_INSTRUCTIONS TO FOLLOW_:
The copy should hold exactly the lines below from the one that contains "V1: AC 10mV" through the one that contains "V3: AC 10mV" and nothing else, so no pictures.

*** Opening AVAILABLE RECORDS ***

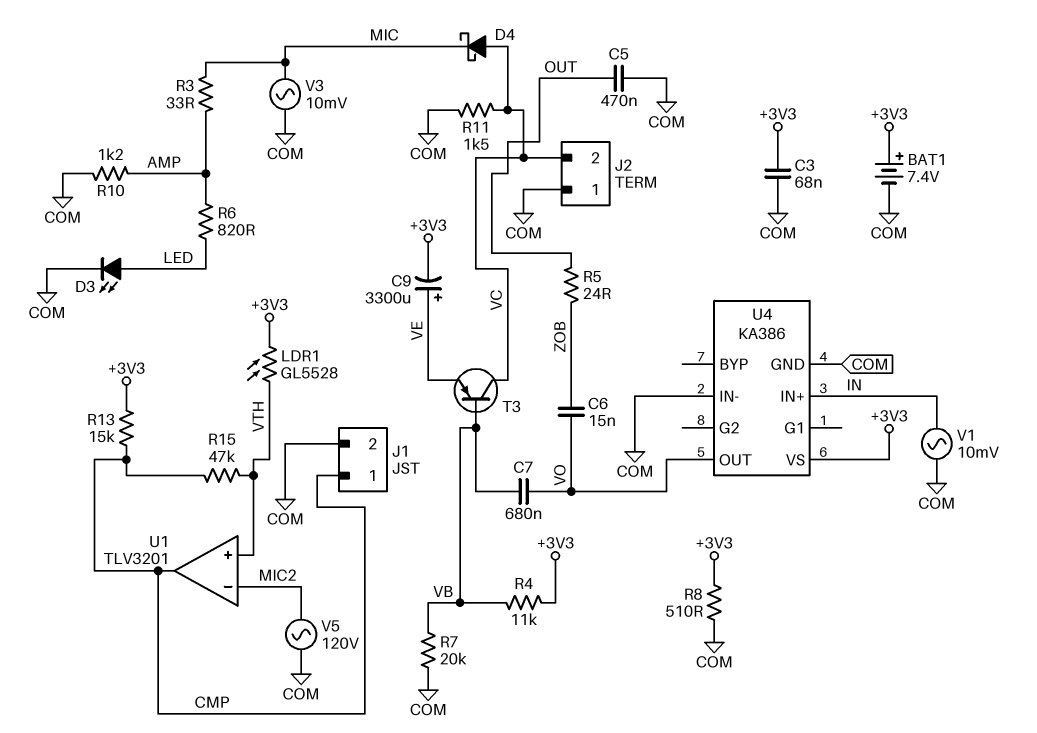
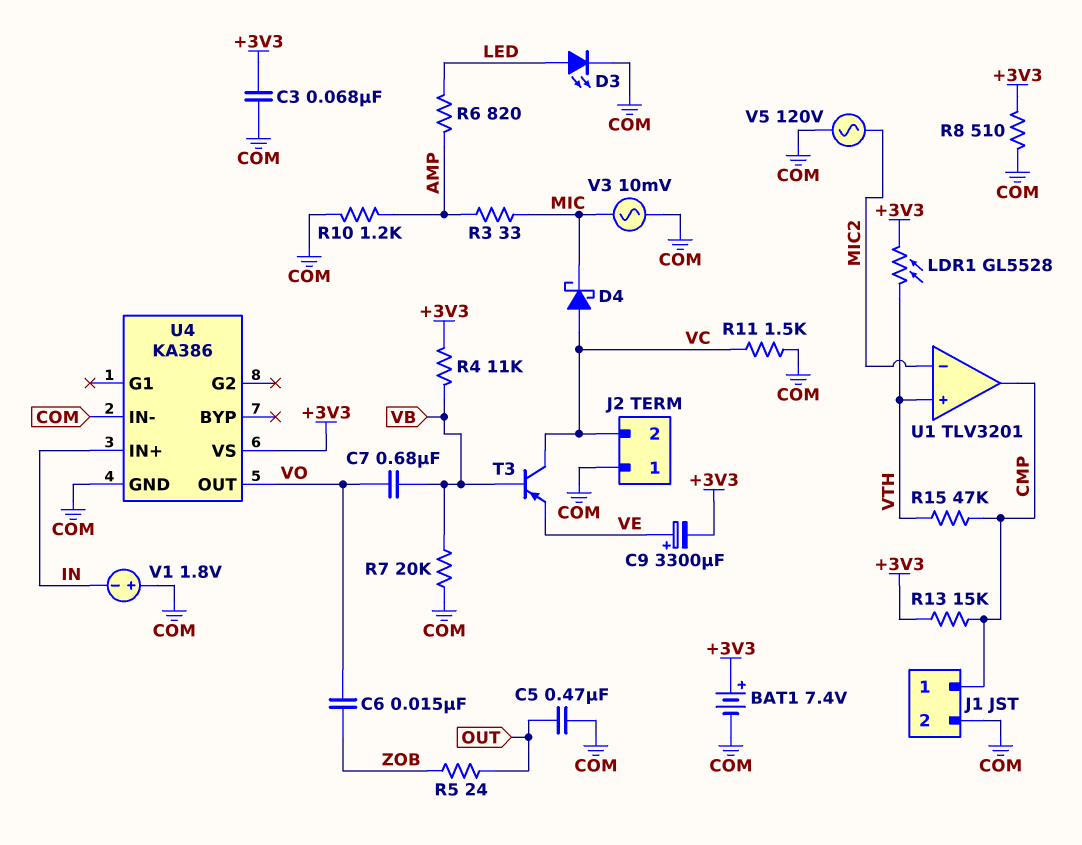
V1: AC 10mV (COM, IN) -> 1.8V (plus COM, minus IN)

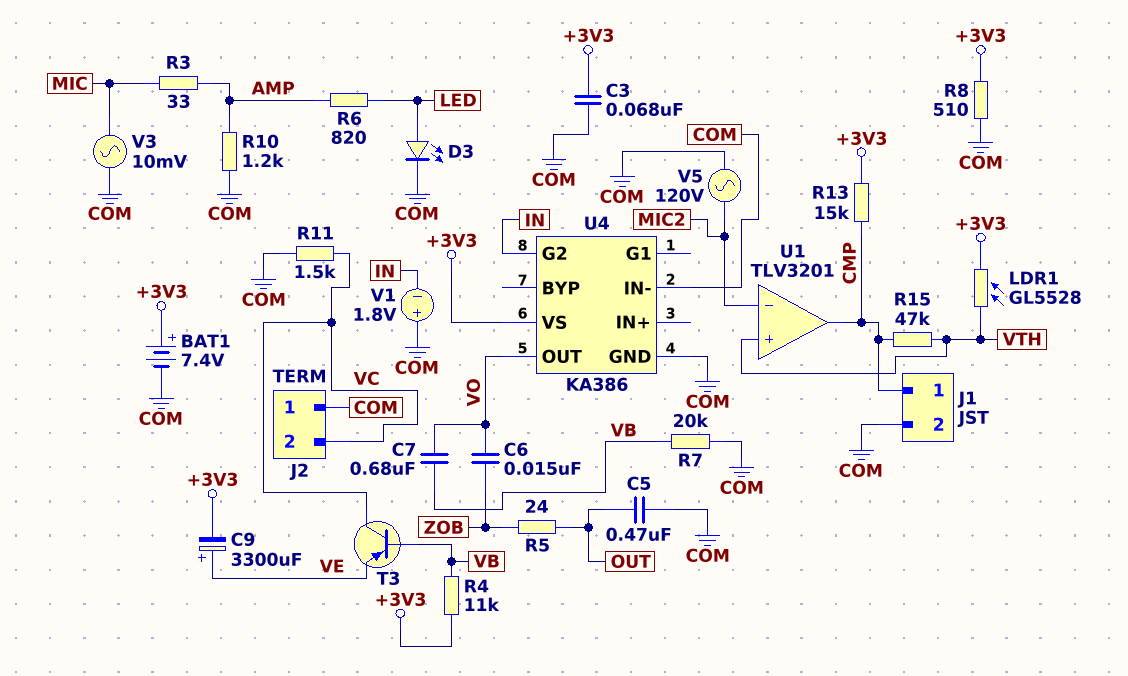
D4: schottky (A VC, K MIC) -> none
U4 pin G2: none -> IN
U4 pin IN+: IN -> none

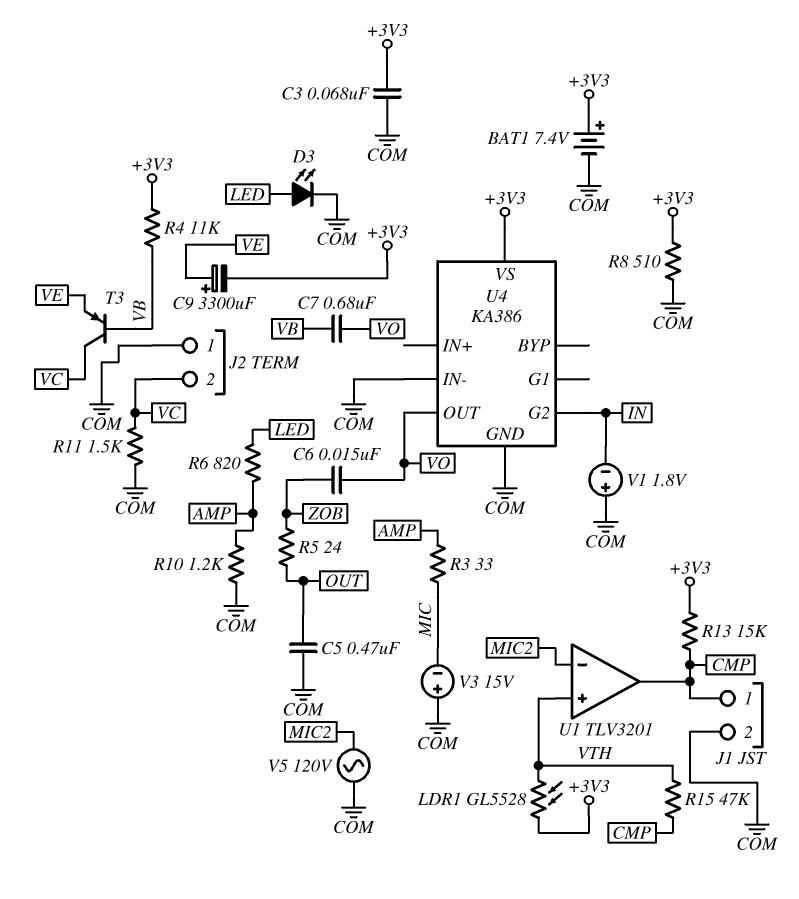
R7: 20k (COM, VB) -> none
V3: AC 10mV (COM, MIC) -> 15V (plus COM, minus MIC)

*** Closing AVAILABLE RECORDS ***
*** Opening AVAILABLE RECORDS ***

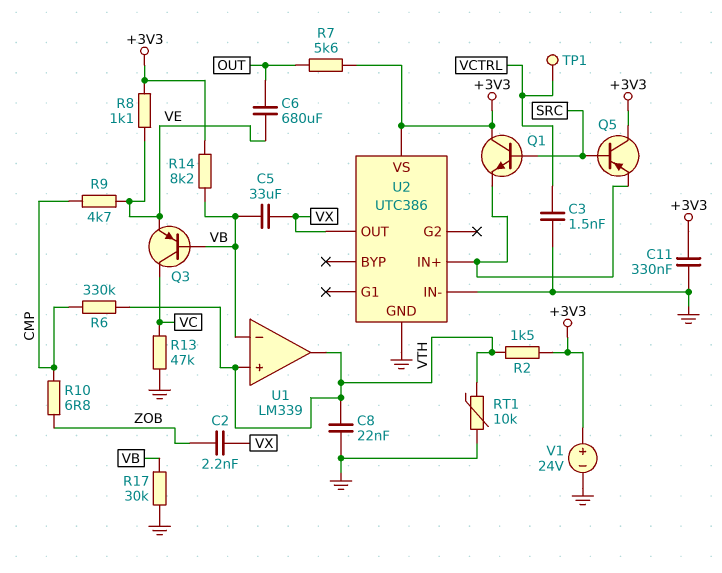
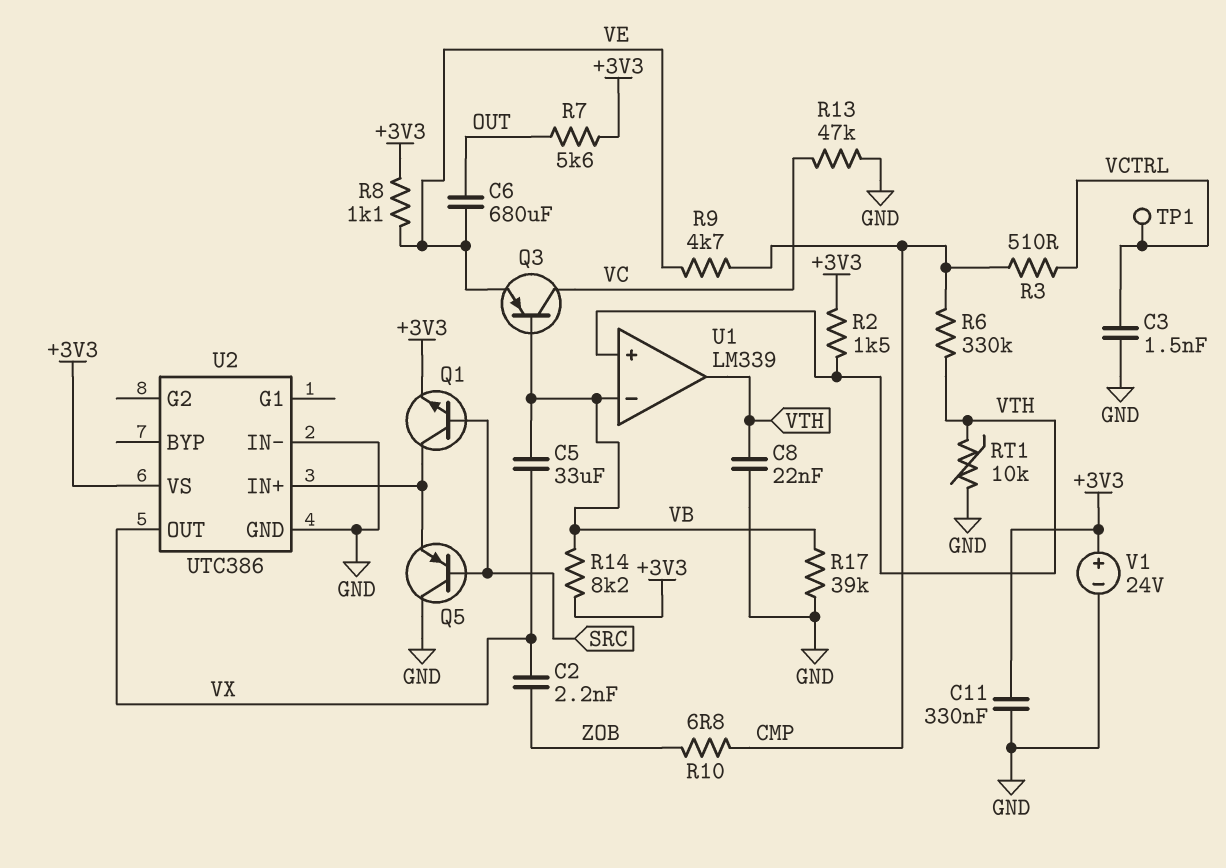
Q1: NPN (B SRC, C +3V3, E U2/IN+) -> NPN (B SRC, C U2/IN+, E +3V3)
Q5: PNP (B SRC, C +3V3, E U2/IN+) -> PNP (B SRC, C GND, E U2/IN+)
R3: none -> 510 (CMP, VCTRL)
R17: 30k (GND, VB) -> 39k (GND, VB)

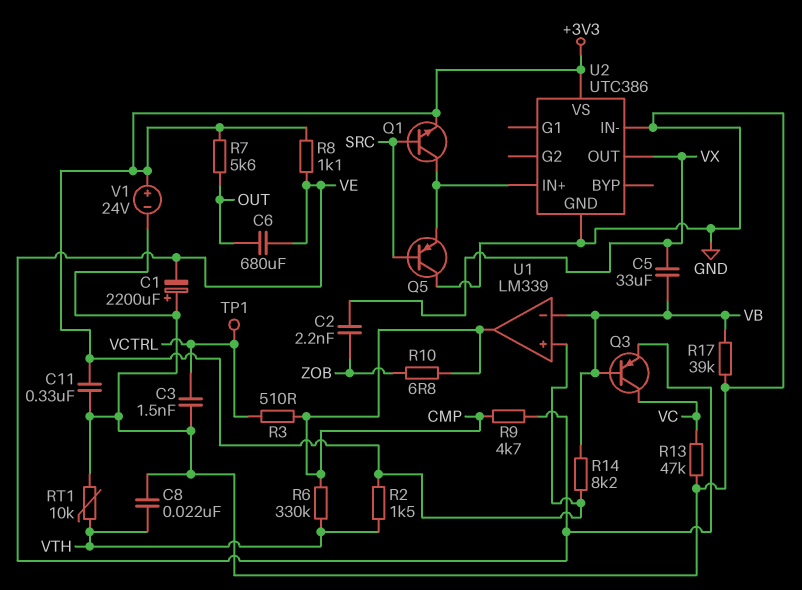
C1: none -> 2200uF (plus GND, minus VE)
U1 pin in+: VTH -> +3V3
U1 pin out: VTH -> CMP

*** Closing AVAILABLE RECORDS ***

_REPLY_:
V1: AC 10mV (COM, IN) -> 1.8V (plus COM, minus IN)

D4: schottky (A VC, K MIC) -> none
U4 pin G2: none -> IN
U4 pin IN+: IN -> none

R7: 20k (COM, VB) -> none
V3: AC 10mV (COM, MIC) -> 15V (plus COM, minus MIC)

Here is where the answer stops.